SOURCE INFORMATION:
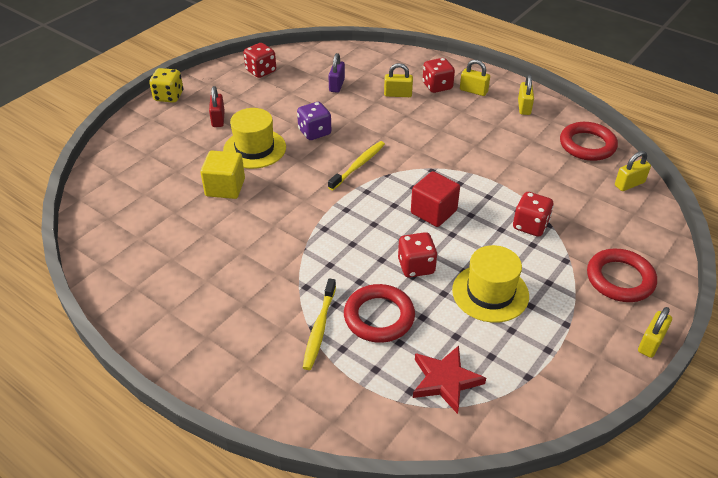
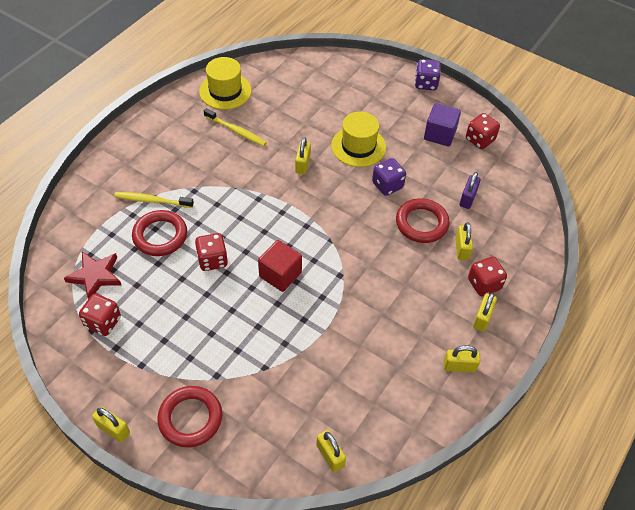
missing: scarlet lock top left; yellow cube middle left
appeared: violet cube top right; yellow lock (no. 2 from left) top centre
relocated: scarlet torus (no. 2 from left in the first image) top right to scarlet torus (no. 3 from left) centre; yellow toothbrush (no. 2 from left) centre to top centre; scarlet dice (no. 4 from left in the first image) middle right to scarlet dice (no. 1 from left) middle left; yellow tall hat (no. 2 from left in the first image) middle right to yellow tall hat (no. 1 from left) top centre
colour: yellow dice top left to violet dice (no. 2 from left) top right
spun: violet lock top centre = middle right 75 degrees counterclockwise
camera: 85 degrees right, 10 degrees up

WHAT THE EXERCISE ASKS: Your answer must be an exact copy of the lines from the start of the entries through the line with "appeared: violet cube", with no pictures.

EXERCISE ANSWER:
missing: scarlet lock top left; yellow cube middle left
appeared: violet cube top right; yellow lock (no. 2 from left) top centre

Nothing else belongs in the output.